(Your goal):
Search the records for the word "view" and copy every line in which it occurs.

(Saved data entries):
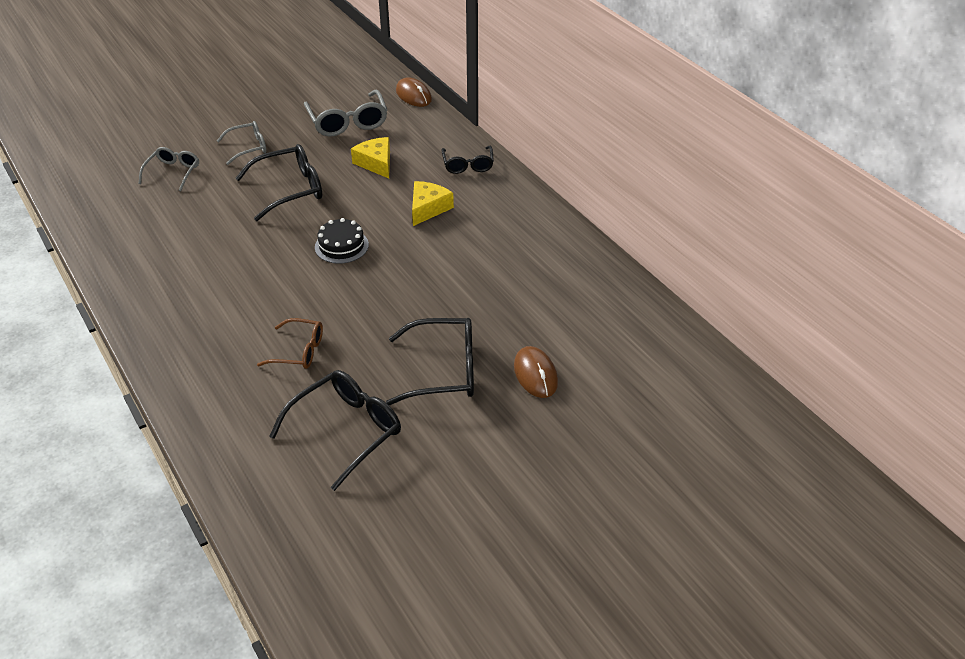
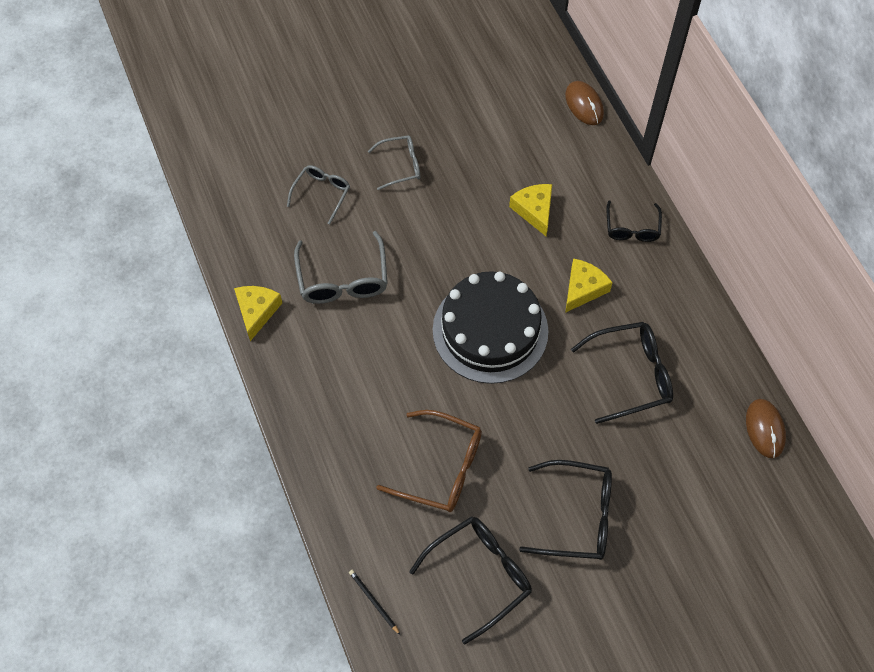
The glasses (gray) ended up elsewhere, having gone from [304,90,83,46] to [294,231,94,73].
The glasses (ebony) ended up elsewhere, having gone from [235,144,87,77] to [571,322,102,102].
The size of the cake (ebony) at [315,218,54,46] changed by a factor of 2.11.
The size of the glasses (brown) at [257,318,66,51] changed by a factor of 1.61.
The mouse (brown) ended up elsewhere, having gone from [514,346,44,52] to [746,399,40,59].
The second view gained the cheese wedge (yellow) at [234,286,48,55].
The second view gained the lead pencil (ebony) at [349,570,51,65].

(Answer for the task):
The second view gained the cheese wedge (yellow) at [234,286,48,55].
The second view gained the lead pencil (ebony) at [349,570,51,65].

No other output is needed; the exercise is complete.